Shape state change listings
◇ ◇ ◇ ◇ ◇

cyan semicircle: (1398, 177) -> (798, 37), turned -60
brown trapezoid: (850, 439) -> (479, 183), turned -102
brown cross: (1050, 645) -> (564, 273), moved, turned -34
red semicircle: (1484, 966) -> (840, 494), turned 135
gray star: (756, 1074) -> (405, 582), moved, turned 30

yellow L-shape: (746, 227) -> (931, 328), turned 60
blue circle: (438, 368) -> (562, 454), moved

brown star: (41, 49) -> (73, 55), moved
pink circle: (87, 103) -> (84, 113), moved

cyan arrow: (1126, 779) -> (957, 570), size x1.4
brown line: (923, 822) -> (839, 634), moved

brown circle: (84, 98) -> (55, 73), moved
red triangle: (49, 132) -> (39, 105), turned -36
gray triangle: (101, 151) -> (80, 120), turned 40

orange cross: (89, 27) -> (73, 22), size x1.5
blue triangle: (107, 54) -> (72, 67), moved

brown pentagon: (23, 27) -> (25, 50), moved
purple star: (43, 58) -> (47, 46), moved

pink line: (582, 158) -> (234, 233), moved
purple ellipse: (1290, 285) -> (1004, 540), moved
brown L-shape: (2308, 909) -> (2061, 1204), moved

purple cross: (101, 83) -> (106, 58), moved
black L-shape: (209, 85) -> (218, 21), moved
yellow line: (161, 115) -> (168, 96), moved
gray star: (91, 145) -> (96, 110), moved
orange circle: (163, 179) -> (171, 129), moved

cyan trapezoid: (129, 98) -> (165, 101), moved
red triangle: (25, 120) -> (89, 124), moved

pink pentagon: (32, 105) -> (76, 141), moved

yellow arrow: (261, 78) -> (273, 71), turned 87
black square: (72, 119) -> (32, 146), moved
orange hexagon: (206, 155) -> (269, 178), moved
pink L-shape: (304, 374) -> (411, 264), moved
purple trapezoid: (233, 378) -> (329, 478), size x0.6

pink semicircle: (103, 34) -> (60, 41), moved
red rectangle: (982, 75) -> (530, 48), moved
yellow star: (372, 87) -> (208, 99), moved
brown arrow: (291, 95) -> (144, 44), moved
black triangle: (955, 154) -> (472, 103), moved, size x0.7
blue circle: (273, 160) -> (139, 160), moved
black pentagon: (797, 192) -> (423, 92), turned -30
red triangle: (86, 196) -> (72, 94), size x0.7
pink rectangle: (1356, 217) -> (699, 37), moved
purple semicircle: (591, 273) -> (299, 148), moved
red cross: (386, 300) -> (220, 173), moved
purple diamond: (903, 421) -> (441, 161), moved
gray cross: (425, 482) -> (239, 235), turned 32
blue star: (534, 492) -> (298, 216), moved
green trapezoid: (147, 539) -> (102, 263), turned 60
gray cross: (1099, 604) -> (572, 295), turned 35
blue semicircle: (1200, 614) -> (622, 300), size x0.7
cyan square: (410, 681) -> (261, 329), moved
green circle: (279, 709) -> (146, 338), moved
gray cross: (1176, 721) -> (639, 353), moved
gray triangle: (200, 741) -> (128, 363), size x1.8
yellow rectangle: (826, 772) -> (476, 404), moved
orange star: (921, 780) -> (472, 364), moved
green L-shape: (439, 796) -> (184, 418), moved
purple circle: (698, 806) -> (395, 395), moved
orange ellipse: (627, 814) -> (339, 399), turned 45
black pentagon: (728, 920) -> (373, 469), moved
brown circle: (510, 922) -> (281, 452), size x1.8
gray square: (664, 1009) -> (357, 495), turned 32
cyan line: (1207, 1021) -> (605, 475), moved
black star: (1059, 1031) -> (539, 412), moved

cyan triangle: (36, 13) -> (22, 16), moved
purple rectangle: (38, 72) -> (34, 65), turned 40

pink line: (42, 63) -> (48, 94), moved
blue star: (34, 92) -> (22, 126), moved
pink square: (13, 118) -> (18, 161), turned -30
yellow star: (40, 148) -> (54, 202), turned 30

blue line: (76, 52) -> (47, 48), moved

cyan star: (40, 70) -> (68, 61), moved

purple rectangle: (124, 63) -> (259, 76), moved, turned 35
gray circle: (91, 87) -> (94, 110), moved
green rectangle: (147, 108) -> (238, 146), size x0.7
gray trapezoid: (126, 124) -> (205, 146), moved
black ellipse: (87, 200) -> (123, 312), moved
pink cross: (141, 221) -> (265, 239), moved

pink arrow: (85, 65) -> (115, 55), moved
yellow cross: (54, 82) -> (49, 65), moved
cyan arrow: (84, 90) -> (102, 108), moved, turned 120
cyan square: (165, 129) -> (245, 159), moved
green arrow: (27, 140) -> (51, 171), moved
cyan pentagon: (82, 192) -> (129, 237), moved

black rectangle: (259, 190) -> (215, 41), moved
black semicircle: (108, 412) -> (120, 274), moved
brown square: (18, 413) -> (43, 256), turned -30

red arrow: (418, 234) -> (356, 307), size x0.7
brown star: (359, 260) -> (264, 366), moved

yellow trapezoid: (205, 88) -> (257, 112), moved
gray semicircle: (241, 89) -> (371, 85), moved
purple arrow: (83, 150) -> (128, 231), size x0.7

◇ ◇ ◇ ◇ ◇

## PROBLEM
Using the entries above, please restate each one word for word.

## TASK SOLUTION
cyan semicircle: (1398, 177) -> (798, 37), turned -60
brown trapezoid: (850, 439) -> (479, 183), turned -102
brown cross: (1050, 645) -> (564, 273), moved, turned -34
red semicircle: (1484, 966) -> (840, 494), turned 135
gray star: (756, 1074) -> (405, 582), moved, turned 30

yellow L-shape: (746, 227) -> (931, 328), turned 60
blue circle: (438, 368) -> (562, 454), moved

brown star: (41, 49) -> (73, 55), moved
pink circle: (87, 103) -> (84, 113), moved

cyan arrow: (1126, 779) -> (957, 570), size x1.4
brown line: (923, 822) -> (839, 634), moved

brown circle: (84, 98) -> (55, 73), moved
red triangle: (49, 132) -> (39, 105), turned -36
gray triangle: (101, 151) -> (80, 120), turned 40

orange cross: (89, 27) -> (73, 22), size x1.5
blue triangle: (107, 54) -> (72, 67), moved

brown pentagon: (23, 27) -> (25, 50), moved
purple star: (43, 58) -> (47, 46), moved

pink line: (582, 158) -> (234, 233), moved
purple ellipse: (1290, 285) -> (1004, 540), moved
brown L-shape: (2308, 909) -> (2061, 1204), moved

purple cross: (101, 83) -> (106, 58), moved
black L-shape: (209, 85) -> (218, 21), moved
yellow line: (161, 115) -> (168, 96), moved
gray star: (91, 145) -> (96, 110), moved
orange circle: (163, 179) -> (171, 129), moved

cyan trapezoid: (129, 98) -> (165, 101), moved
red triangle: (25, 120) -> (89, 124), moved

pink pentagon: (32, 105) -> (76, 141), moved

yellow arrow: (261, 78) -> (273, 71), turned 87
black square: (72, 119) -> (32, 146), moved
orange hexagon: (206, 155) -> (269, 178), moved
pink L-shape: (304, 374) -> (411, 264), moved
purple trapezoid: (233, 378) -> (329, 478), size x0.6

pink semicircle: (103, 34) -> (60, 41), moved
red rectangle: (982, 75) -> (530, 48), moved
yellow star: (372, 87) -> (208, 99), moved
brown arrow: (291, 95) -> (144, 44), moved
black triangle: (955, 154) -> (472, 103), moved, size x0.7
blue circle: (273, 160) -> (139, 160), moved
black pentagon: (797, 192) -> (423, 92), turned -30
red triangle: (86, 196) -> (72, 94), size x0.7
pink rectangle: (1356, 217) -> (699, 37), moved
purple semicircle: (591, 273) -> (299, 148), moved
red cross: (386, 300) -> (220, 173), moved
purple diamond: (903, 421) -> (441, 161), moved
gray cross: (425, 482) -> (239, 235), turned 32
blue star: (534, 492) -> (298, 216), moved
green trapezoid: (147, 539) -> (102, 263), turned 60
gray cross: (1099, 604) -> (572, 295), turned 35
blue semicircle: (1200, 614) -> (622, 300), size x0.7
cyan square: (410, 681) -> (261, 329), moved
green circle: (279, 709) -> (146, 338), moved
gray cross: (1176, 721) -> (639, 353), moved
gray triangle: (200, 741) -> (128, 363), size x1.8
yellow rectangle: (826, 772) -> (476, 404), moved
orange star: (921, 780) -> (472, 364), moved
green L-shape: (439, 796) -> (184, 418), moved
purple circle: (698, 806) -> (395, 395), moved
orange ellipse: (627, 814) -> (339, 399), turned 45
black pentagon: (728, 920) -> (373, 469), moved
brown circle: (510, 922) -> (281, 452), size x1.8
gray square: (664, 1009) -> (357, 495), turned 32
cyan line: (1207, 1021) -> (605, 475), moved
black star: (1059, 1031) -> (539, 412), moved

cyan triangle: (36, 13) -> (22, 16), moved
purple rectangle: (38, 72) -> (34, 65), turned 40

pink line: (42, 63) -> (48, 94), moved
blue star: (34, 92) -> (22, 126), moved
pink square: (13, 118) -> (18, 161), turned -30
yellow star: (40, 148) -> (54, 202), turned 30

blue line: (76, 52) -> (47, 48), moved

cyan star: (40, 70) -> (68, 61), moved

purple rectangle: (124, 63) -> (259, 76), moved, turned 35
gray circle: (91, 87) -> (94, 110), moved
green rectangle: (147, 108) -> (238, 146), size x0.7
gray trapezoid: (126, 124) -> (205, 146), moved
black ellipse: (87, 200) -> (123, 312), moved
pink cross: (141, 221) -> (265, 239), moved

pink arrow: (85, 65) -> (115, 55), moved
yellow cross: (54, 82) -> (49, 65), moved
cyan arrow: (84, 90) -> (102, 108), moved, turned 120
cyan square: (165, 129) -> (245, 159), moved
green arrow: (27, 140) -> (51, 171), moved
cyan pentagon: (82, 192) -> (129, 237), moved

black rectangle: (259, 190) -> (215, 41), moved
black semicircle: (108, 412) -> (120, 274), moved
brown square: (18, 413) -> (43, 256), turned -30

red arrow: (418, 234) -> (356, 307), size x0.7
brown star: (359, 260) -> (264, 366), moved

yellow trapezoid: (205, 88) -> (257, 112), moved
gray semicircle: (241, 89) -> (371, 85), moved
purple arrow: (83, 150) -> (128, 231), size x0.7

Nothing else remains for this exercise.